Your task: Copy exactly the line that contains "(206, 103) = (415, 488): none -> orange plate" plus all remaining lines of the data, and leave out every line before it.

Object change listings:
* * *
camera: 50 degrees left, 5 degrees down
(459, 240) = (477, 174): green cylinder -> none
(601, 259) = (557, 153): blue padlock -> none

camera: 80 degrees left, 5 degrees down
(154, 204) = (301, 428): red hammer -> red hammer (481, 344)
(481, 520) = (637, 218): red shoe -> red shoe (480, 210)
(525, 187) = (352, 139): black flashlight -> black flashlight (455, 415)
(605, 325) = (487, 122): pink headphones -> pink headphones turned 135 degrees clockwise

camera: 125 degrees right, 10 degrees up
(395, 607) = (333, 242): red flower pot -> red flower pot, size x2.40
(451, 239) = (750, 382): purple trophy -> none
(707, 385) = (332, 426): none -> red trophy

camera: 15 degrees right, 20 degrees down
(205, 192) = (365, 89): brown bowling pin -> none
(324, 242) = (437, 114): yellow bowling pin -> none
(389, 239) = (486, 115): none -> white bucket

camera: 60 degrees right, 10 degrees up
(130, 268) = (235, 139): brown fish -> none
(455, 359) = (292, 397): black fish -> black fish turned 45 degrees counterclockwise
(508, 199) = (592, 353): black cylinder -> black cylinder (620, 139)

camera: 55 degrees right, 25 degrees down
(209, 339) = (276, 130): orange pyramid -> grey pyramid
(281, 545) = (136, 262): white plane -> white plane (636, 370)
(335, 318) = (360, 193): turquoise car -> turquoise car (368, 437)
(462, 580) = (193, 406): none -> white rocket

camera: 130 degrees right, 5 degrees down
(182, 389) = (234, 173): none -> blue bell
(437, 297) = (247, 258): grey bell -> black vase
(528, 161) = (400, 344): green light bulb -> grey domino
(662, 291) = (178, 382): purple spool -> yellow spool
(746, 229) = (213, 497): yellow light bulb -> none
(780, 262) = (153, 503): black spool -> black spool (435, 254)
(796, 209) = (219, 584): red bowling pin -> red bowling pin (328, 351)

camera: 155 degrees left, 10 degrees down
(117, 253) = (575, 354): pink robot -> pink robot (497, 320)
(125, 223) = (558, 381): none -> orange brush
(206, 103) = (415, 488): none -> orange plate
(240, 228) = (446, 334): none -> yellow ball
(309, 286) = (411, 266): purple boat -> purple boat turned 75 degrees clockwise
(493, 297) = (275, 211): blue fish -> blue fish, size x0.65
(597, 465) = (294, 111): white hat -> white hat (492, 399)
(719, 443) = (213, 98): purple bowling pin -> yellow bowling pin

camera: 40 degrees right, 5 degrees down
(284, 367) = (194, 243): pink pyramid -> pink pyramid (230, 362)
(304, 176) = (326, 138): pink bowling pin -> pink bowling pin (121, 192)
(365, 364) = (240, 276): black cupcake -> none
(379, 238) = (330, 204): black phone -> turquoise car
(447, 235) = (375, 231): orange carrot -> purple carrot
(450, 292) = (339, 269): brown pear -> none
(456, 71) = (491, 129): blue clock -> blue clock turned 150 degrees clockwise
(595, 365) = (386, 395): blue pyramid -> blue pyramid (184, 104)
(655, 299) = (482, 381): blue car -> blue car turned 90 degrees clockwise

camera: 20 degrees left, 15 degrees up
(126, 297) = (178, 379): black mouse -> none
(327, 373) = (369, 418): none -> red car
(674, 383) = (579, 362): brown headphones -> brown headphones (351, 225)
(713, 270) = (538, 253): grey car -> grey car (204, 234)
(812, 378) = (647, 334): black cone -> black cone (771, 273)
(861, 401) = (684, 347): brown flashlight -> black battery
* * *
Response for this exercise:
(206, 103) = (415, 488): none -> orange plate
(240, 228) = (446, 334): none -> yellow ball
(309, 286) = (411, 266): purple boat -> purple boat turned 75 degrees clockwise
(493, 297) = (275, 211): blue fish -> blue fish, size x0.65
(597, 465) = (294, 111): white hat -> white hat (492, 399)
(719, 443) = (213, 98): purple bowling pin -> yellow bowling pin

camera: 40 degrees right, 5 degrees down
(284, 367) = (194, 243): pink pyramid -> pink pyramid (230, 362)
(304, 176) = (326, 138): pink bowling pin -> pink bowling pin (121, 192)
(365, 364) = (240, 276): black cupcake -> none
(379, 238) = (330, 204): black phone -> turquoise car
(447, 235) = (375, 231): orange carrot -> purple carrot
(450, 292) = (339, 269): brown pear -> none
(456, 71) = (491, 129): blue clock -> blue clock turned 150 degrees clockwise
(595, 365) = (386, 395): blue pyramid -> blue pyramid (184, 104)
(655, 299) = (482, 381): blue car -> blue car turned 90 degrees clockwise

camera: 20 degrees left, 15 degrees up
(126, 297) = (178, 379): black mouse -> none
(327, 373) = (369, 418): none -> red car
(674, 383) = (579, 362): brown headphones -> brown headphones (351, 225)
(713, 270) = (538, 253): grey car -> grey car (204, 234)
(812, 378) = (647, 334): black cone -> black cone (771, 273)
(861, 401) = (684, 347): brown flashlight -> black battery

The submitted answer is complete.